(Data listing)
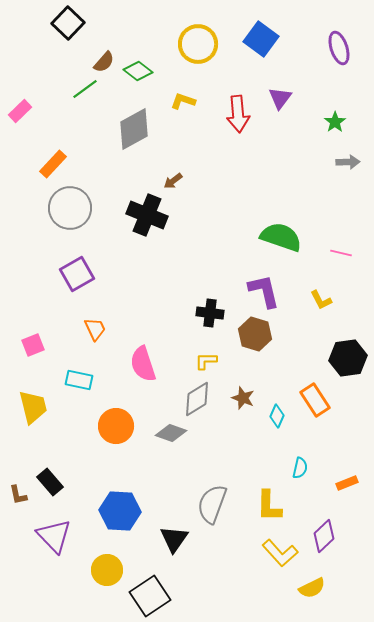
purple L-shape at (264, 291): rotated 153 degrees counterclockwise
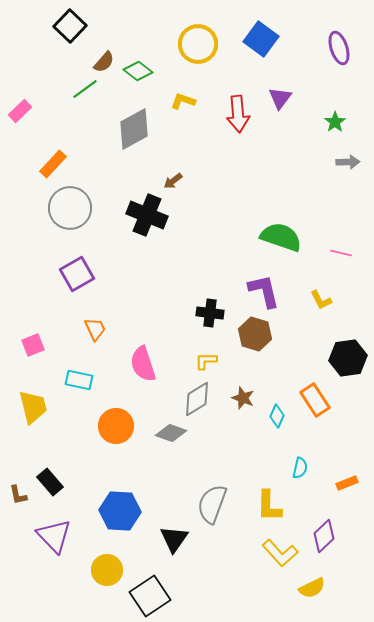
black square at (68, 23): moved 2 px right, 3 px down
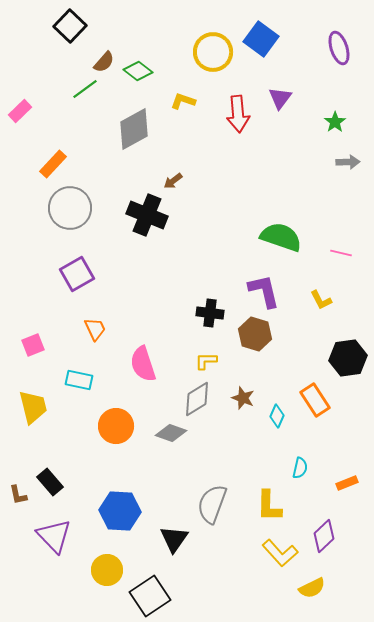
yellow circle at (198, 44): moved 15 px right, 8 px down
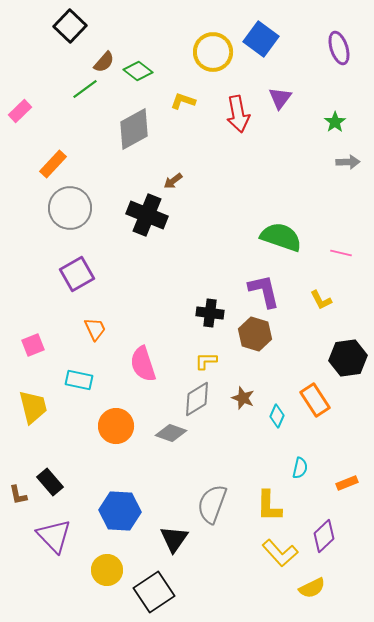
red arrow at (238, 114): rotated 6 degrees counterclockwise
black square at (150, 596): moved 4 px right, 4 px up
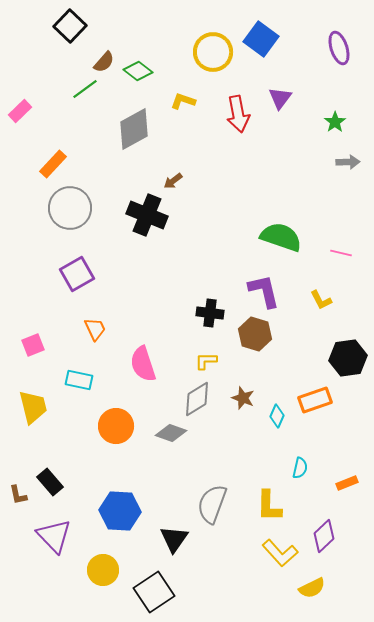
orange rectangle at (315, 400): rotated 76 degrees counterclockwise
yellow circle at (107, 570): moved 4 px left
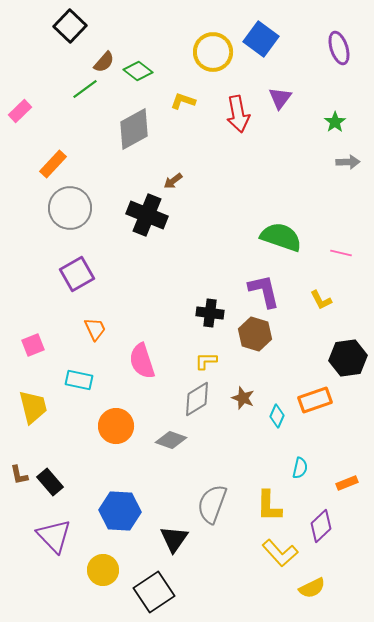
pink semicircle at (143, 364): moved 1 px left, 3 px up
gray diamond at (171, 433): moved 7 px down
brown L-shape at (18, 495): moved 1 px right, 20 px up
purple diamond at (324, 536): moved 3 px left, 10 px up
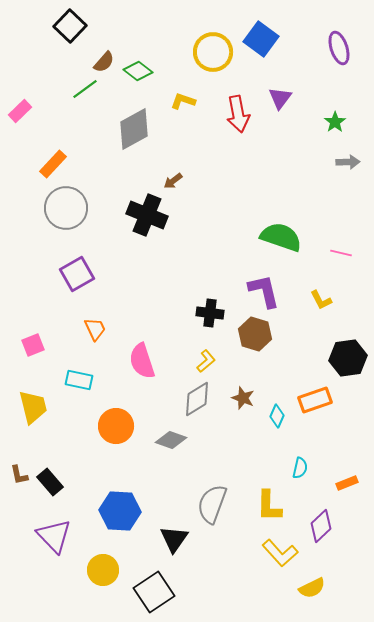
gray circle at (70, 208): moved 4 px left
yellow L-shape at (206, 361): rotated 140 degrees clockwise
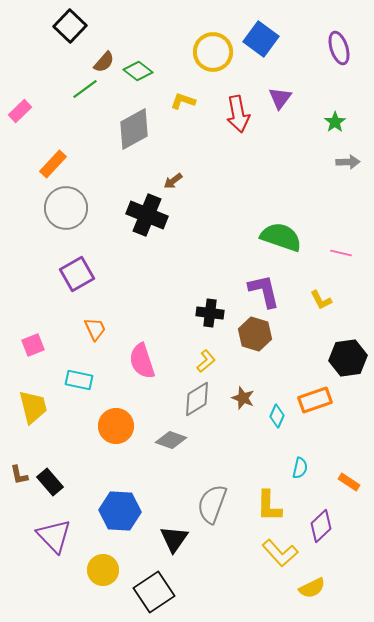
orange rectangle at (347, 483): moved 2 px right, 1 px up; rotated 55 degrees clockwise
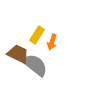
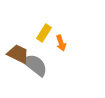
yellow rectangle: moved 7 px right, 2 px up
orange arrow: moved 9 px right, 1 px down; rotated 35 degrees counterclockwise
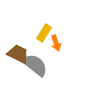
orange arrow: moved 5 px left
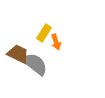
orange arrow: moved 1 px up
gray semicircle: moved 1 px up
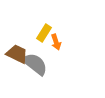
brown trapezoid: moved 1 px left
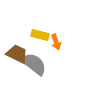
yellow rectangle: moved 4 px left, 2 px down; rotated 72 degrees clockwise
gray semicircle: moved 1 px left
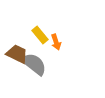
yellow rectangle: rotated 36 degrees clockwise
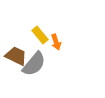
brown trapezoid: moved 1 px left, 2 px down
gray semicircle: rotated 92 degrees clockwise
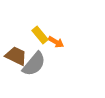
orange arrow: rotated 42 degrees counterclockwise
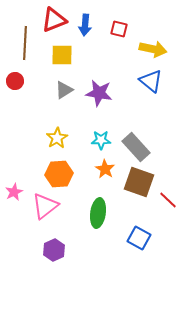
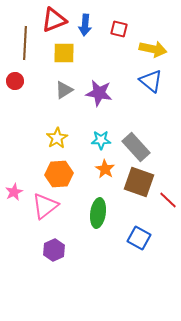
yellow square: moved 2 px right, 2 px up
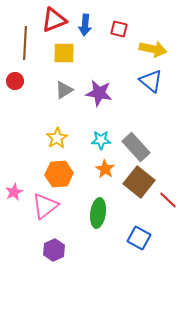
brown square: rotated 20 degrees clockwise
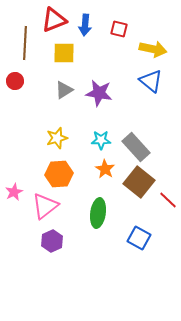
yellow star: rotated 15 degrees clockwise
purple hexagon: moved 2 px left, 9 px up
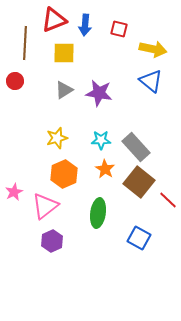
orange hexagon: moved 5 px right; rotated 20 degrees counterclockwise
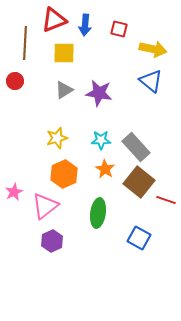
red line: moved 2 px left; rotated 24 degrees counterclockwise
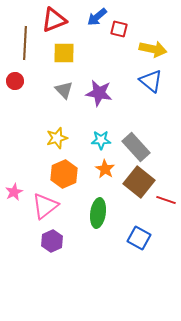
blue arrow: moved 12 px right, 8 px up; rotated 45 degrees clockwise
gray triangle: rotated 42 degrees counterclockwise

---

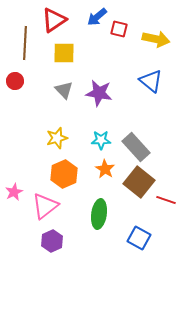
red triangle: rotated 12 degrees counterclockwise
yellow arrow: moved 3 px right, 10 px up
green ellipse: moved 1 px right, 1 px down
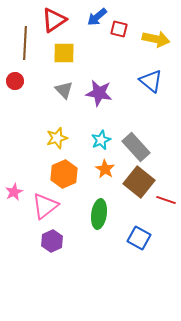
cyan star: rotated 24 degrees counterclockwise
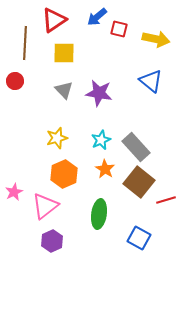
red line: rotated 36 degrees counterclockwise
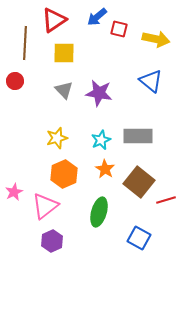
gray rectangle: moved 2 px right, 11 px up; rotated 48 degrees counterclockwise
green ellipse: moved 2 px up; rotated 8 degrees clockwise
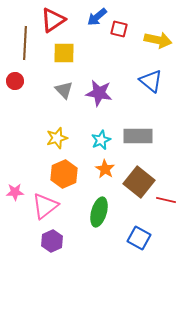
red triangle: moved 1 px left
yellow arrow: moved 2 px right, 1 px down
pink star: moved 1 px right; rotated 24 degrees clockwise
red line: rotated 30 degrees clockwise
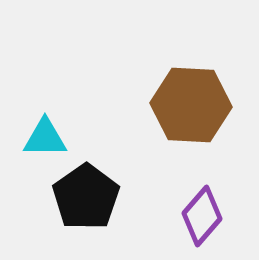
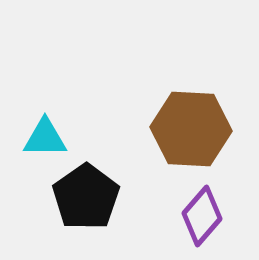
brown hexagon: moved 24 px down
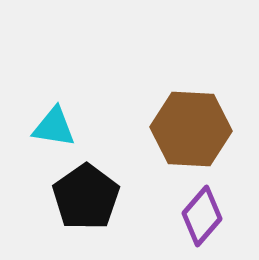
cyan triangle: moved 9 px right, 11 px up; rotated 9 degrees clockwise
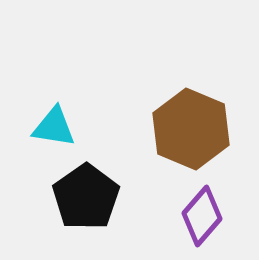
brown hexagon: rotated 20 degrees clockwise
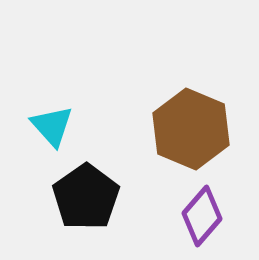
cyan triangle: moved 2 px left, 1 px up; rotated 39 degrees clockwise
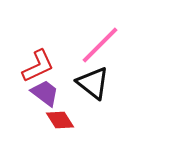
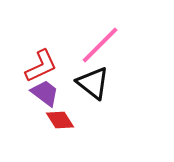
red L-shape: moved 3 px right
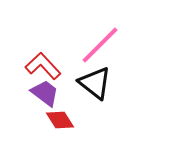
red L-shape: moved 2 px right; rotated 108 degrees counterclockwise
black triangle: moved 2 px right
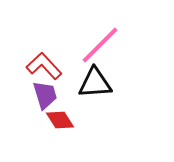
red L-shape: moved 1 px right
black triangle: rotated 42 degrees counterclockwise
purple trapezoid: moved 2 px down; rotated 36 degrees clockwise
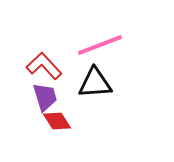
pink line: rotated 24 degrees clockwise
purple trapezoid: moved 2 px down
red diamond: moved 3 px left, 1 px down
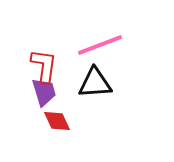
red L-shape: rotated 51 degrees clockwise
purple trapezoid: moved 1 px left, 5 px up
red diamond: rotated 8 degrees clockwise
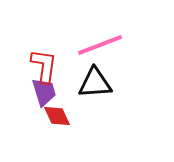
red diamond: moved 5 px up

### WRITTEN REQUEST
Quote the material above word for word, beginning at the line that contains "purple L-shape at" and stopping after the line that contains "black square at (150, 596): moved". Omit the picture lines.

### EXERCISE OUTPUT
purple L-shape at (264, 291): rotated 153 degrees counterclockwise
black square at (68, 23): moved 2 px right, 3 px down
yellow circle at (198, 44): moved 15 px right, 8 px down
red arrow at (238, 114): rotated 6 degrees counterclockwise
black square at (150, 596): moved 4 px right, 4 px up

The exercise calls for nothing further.